__What is required__. From the entries below, return exactly the lines beginning at the one that contains "camera: 95 degrees left, 10 degrees down" and ending at the one that contains "(423, 546) = (554, 457): yellow", both of them included, and only those lines.

__Input data__.
= Beginning of Section =
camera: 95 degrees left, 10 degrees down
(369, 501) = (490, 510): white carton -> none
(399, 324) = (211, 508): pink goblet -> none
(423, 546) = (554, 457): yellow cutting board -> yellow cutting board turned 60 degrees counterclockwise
= End of Section =
= Beginning of Section =
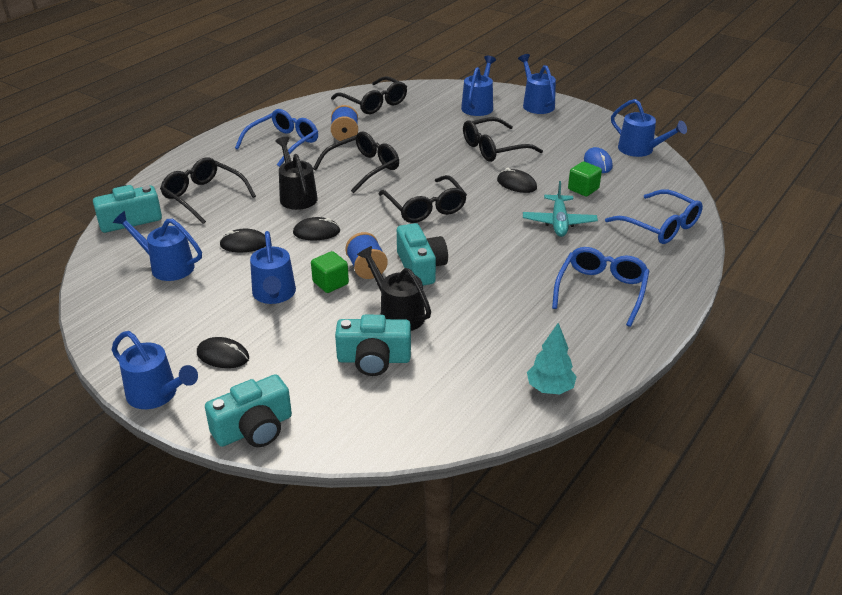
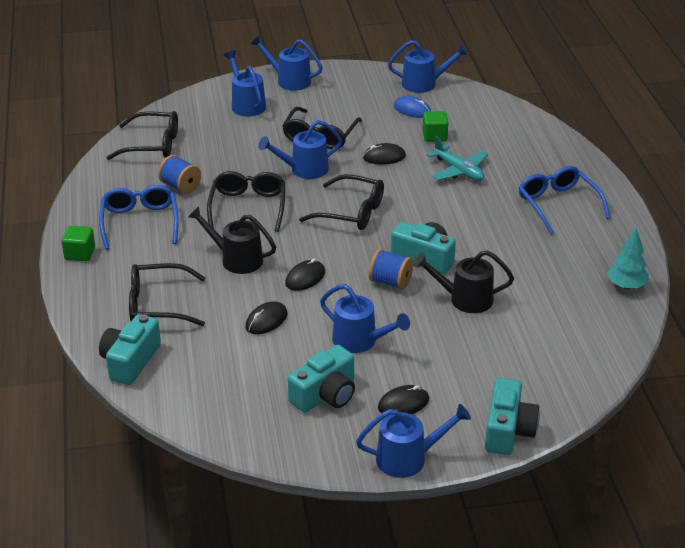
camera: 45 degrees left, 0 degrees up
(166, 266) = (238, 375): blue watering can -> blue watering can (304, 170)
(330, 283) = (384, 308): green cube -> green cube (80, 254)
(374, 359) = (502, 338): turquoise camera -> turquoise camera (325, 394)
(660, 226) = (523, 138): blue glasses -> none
= End of Section =
__Response area__.
camera: 95 degrees left, 10 degrees down
(369, 501) = (490, 510): white carton -> none
(399, 324) = (211, 508): pink goblet -> none
(423, 546) = (554, 457): yellow cutting board -> yellow cutting board turned 60 degrees counterclockwise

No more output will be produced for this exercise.